Input data:
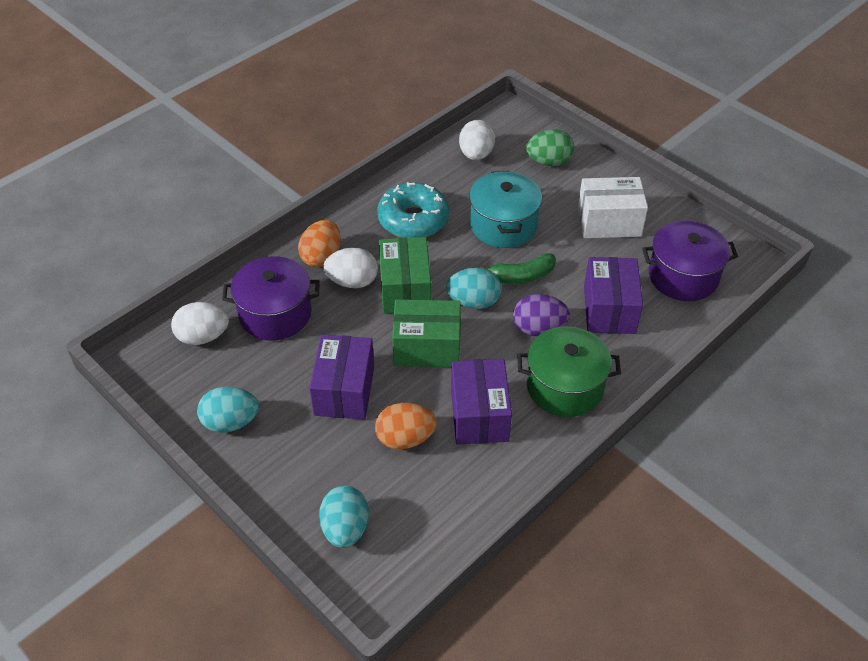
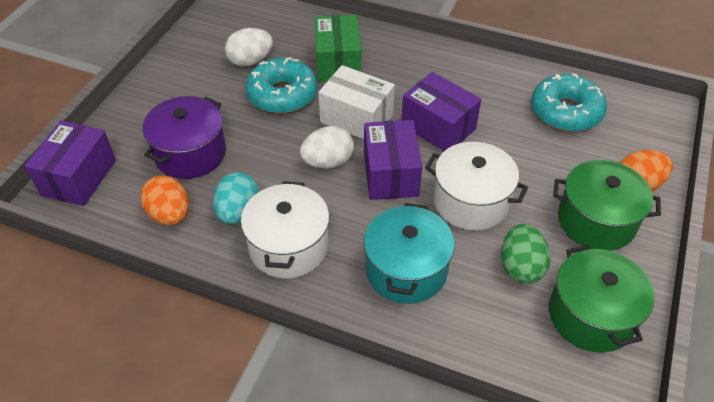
green banana: [479,253,556,284] = 1 -> none = 0
green box: [379,237,431,314] [392,299,461,367] = 2 -> [314,15,361,82] = 1
green pot: [517,326,621,417] = 1 -> [549,245,654,353] [553,160,661,251] = 2
purple egg: [513,294,570,336] = 1 -> none = 0
purple pot: [222,256,319,340] [642,220,738,301] = 2 -> [143,96,226,179] = 1
turquoise donut: [377,182,449,238] = 1 -> [246,57,317,114] [531,73,607,132] = 2
turquoise egg: [197,387,259,433] [319,485,369,548] [446,267,501,309] = 3 -> [213,172,259,224] = 1
white egg: [171,302,229,345] [323,248,378,288] [459,120,495,160] = 3 -> [225,28,273,67] [300,126,354,169] = 2
white pot: none = 0 -> [241,181,329,278] [425,142,528,231] = 2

About this task: Go through the material above, and wherever a line holds the word "turquoise", copy it.

Result of this task:
turquoise donut: [377,182,449,238] = 1 -> [246,57,317,114] [531,73,607,132] = 2
turquoise egg: [197,387,259,433] [319,485,369,548] [446,267,501,309] = 3 -> [213,172,259,224] = 1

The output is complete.